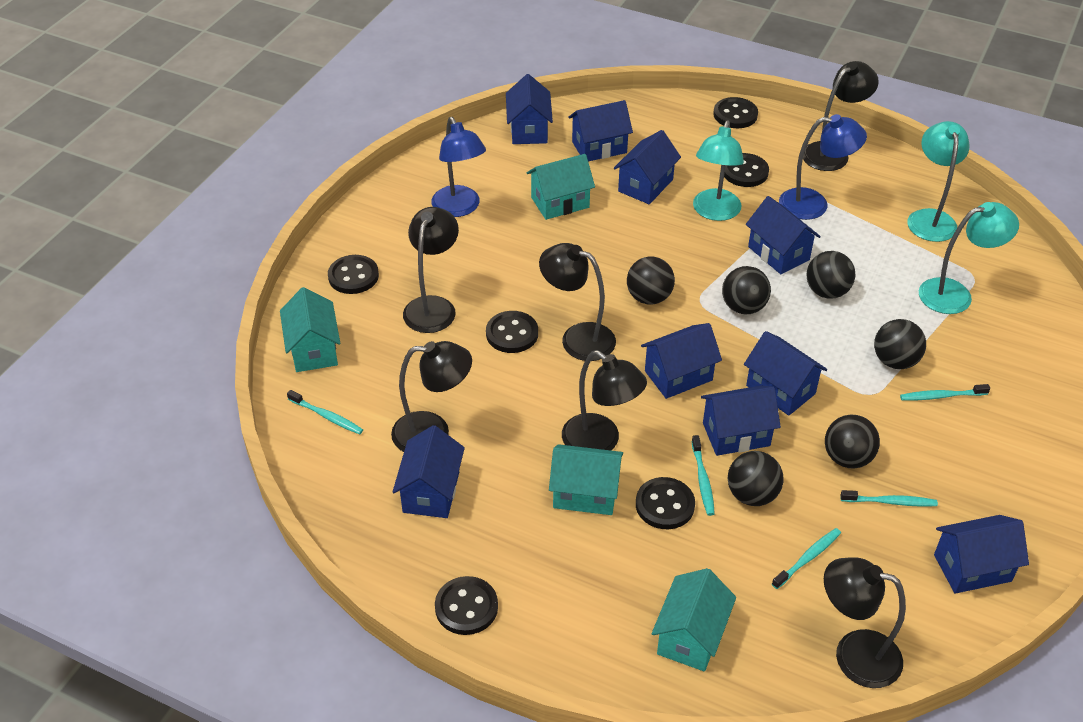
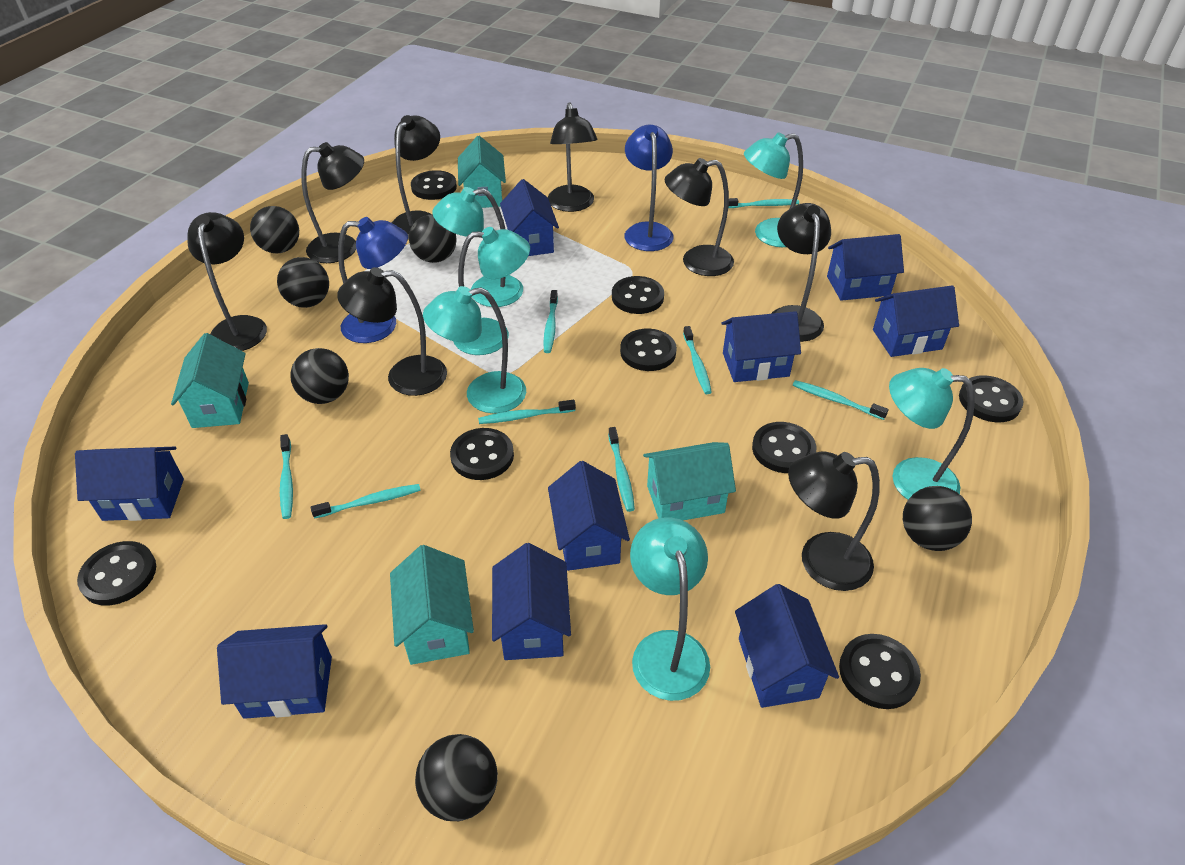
black button: 6 -> 8
black lamp: 6 -> 8
turquoise lamp: 3 -> 6
turquoise toothbrush: 5 -> 8

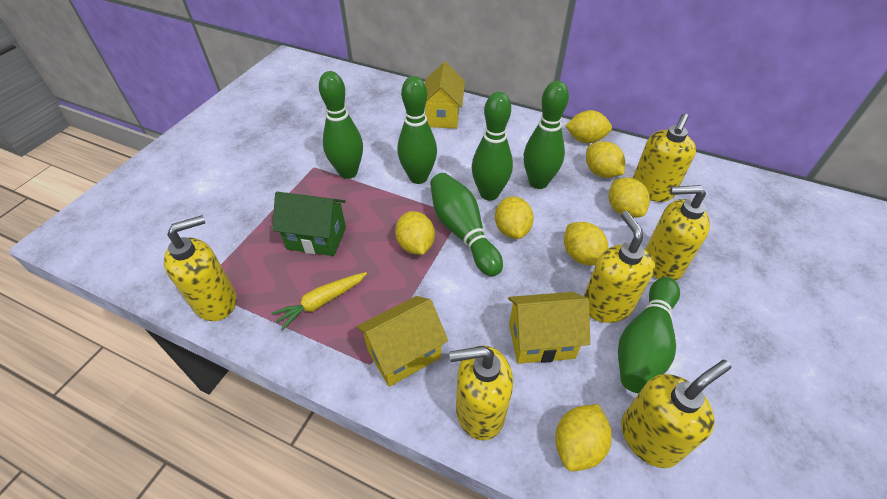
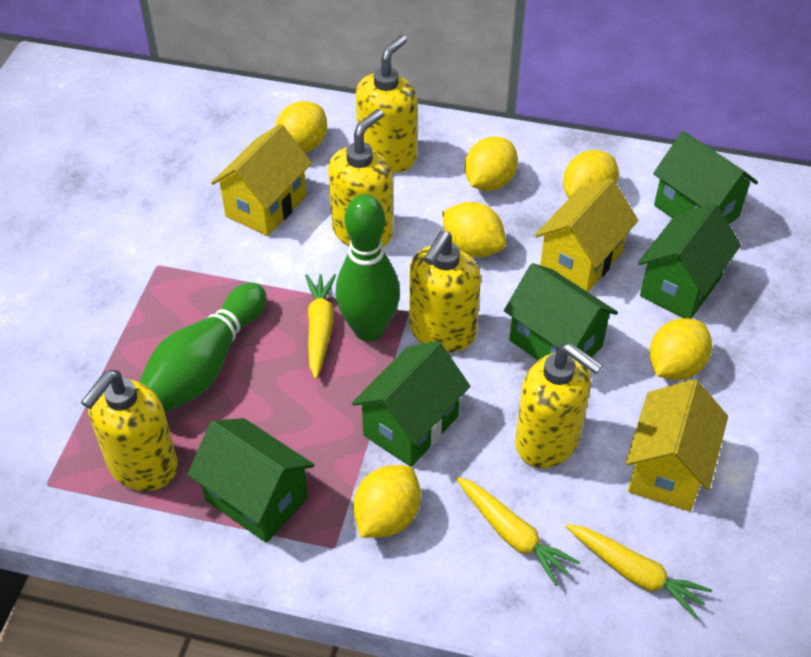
green bowling pin: 6 -> 2
green house: 1 -> 5
yellow carrot: 1 -> 3
yellow lemon: 7 -> 6
yellow soap dispenser: 6 -> 5

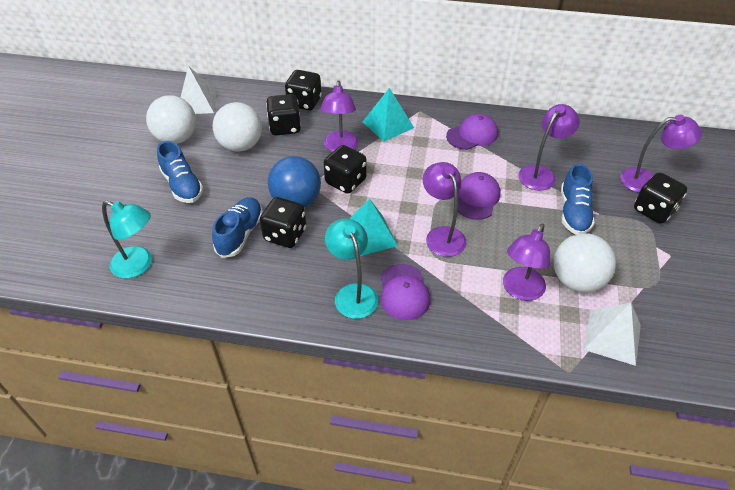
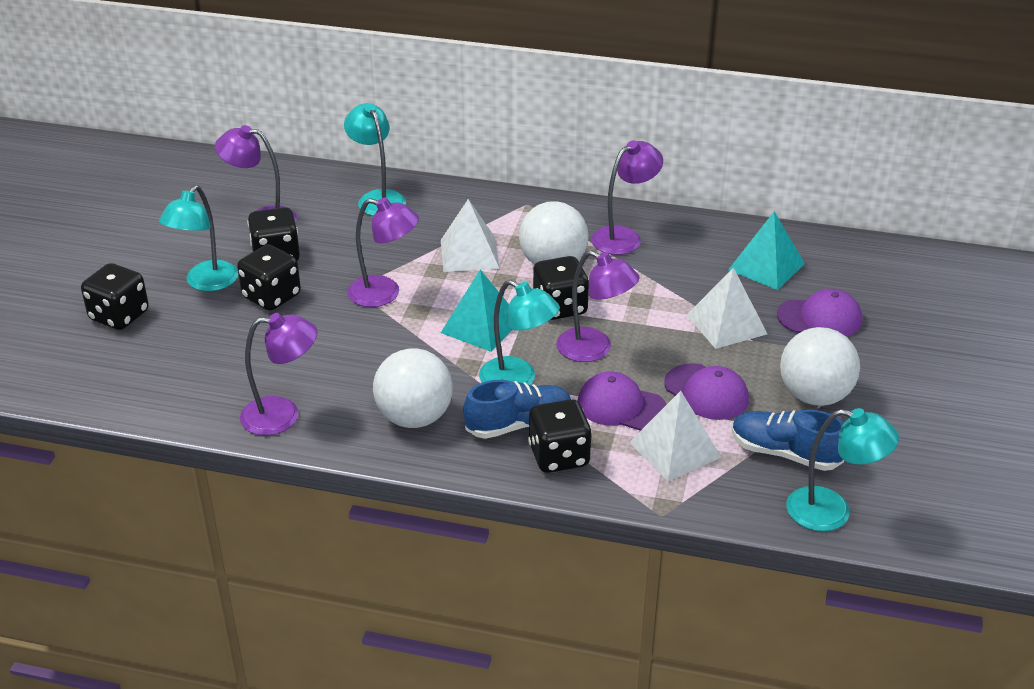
blue ball: 1 -> 0
blue shoe: 3 -> 2
turquoise lamp: 2 -> 4
white pyramid: 2 -> 3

⁂

» Your task: Word for word, restate all of the material above except its pictures.

» Written reply:
black button: 6 -> 8
black lamp: 6 -> 8
turquoise lamp: 3 -> 6
turquoise toothbrush: 5 -> 8

green bowling pin: 6 -> 2
green house: 1 -> 5
yellow carrot: 1 -> 3
yellow lemon: 7 -> 6
yellow soap dispenser: 6 -> 5

blue ball: 1 -> 0
blue shoe: 3 -> 2
turquoise lamp: 2 -> 4
white pyramid: 2 -> 3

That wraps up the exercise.